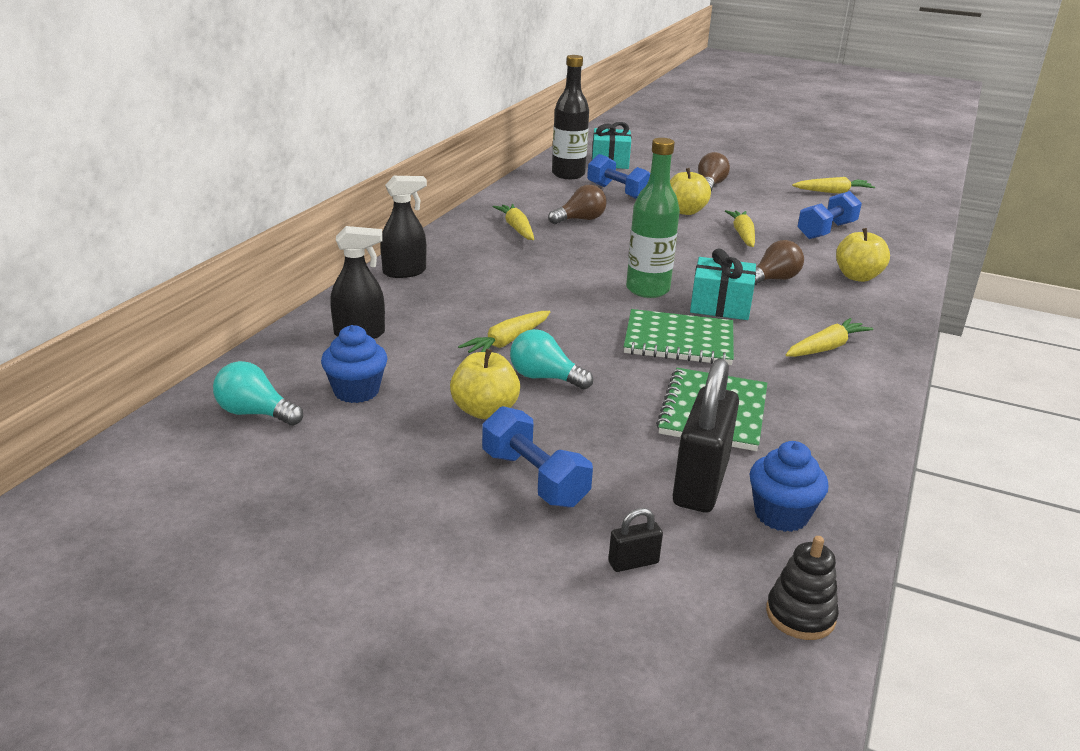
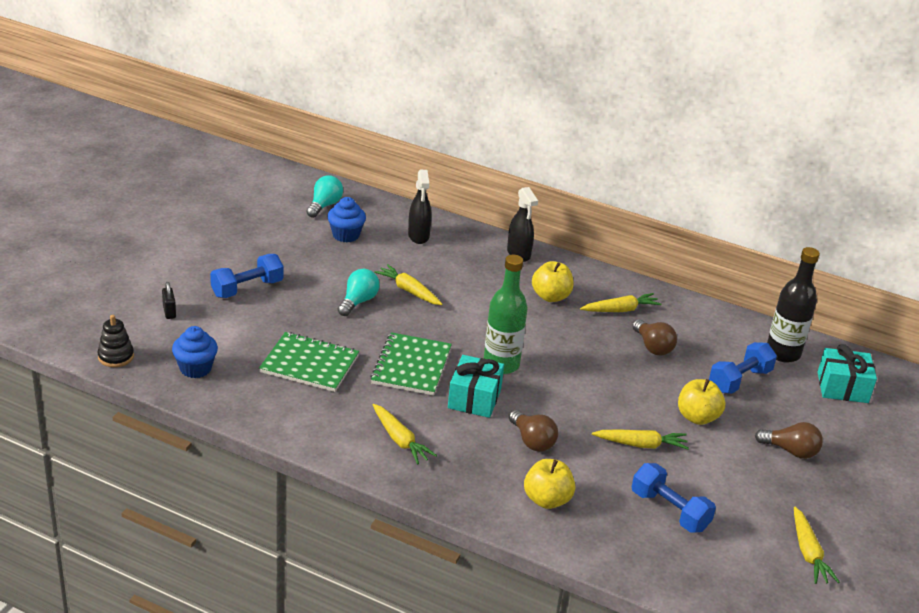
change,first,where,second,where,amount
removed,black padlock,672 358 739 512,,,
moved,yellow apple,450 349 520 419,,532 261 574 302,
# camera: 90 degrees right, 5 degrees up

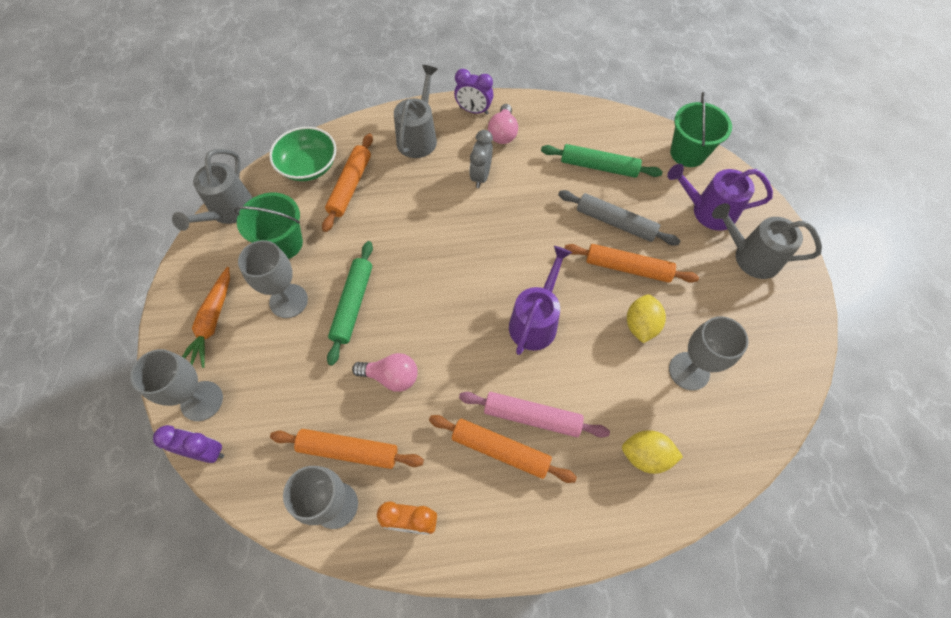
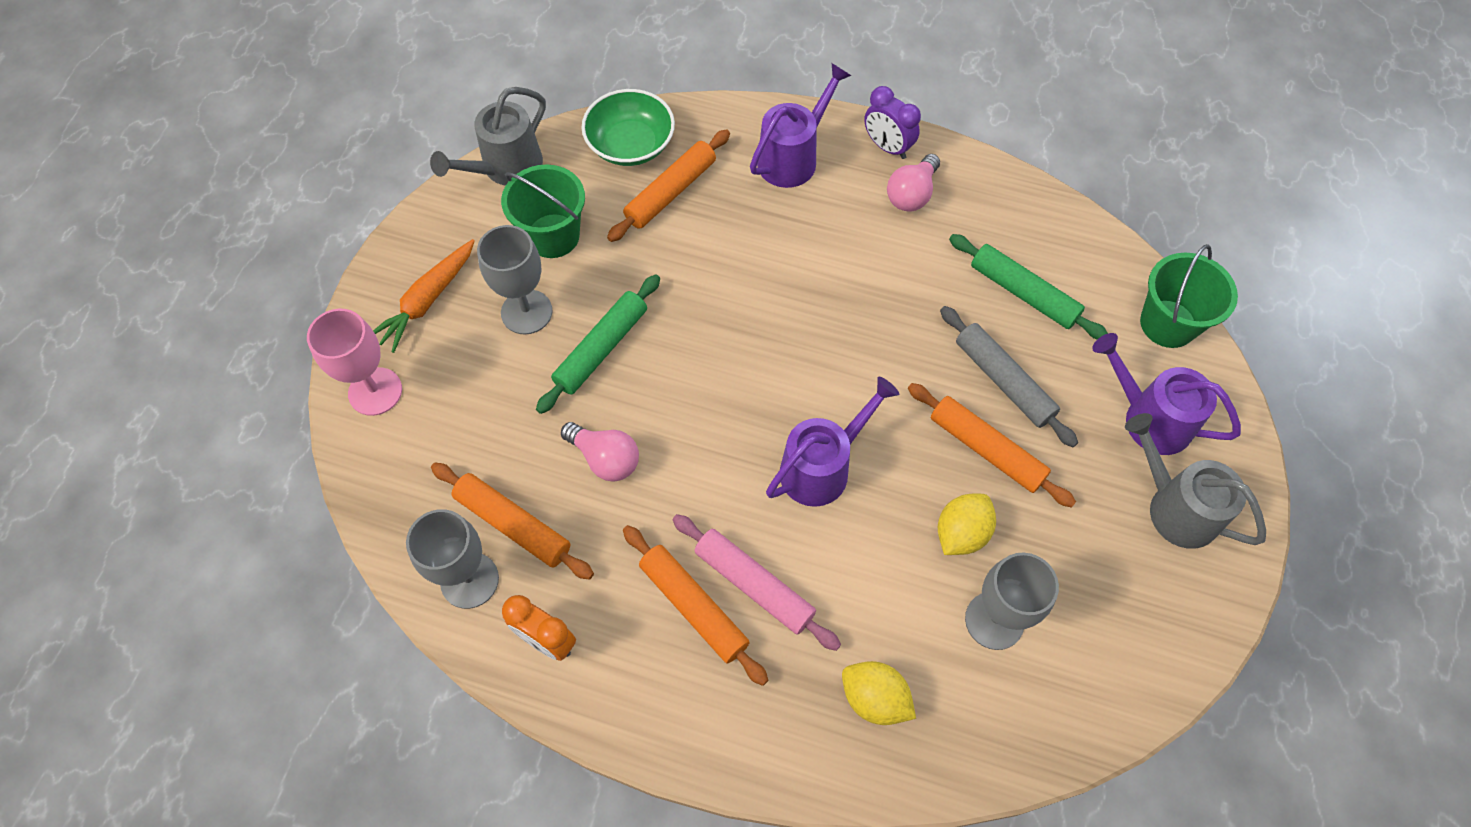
change,first,where,second,where,amount
removed,purple clock,153 425 224 463,,,
removed,grey clock,469 130 493 188,,,
recoloured,grey goblet,130 349 223 421,pink goblet,307 309 402 416,
recoloured,grey watering can,394 65 438 158,purple watering can,750 63 851 188,
# camera: 25 degrees right, 0 degrees up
________________________________________
*WHAT THE TASK REQUIRES*
Output only the lines running from the top of the data above to the line with "moved,yellow apple,450 349", inclusive, word for word and without pictures.

*ANSWER SPACE*
change,first,where,second,where,amount
removed,black padlock,672 358 739 512,,,
moved,yellow apple,450 349 520 419,,532 261 574 302,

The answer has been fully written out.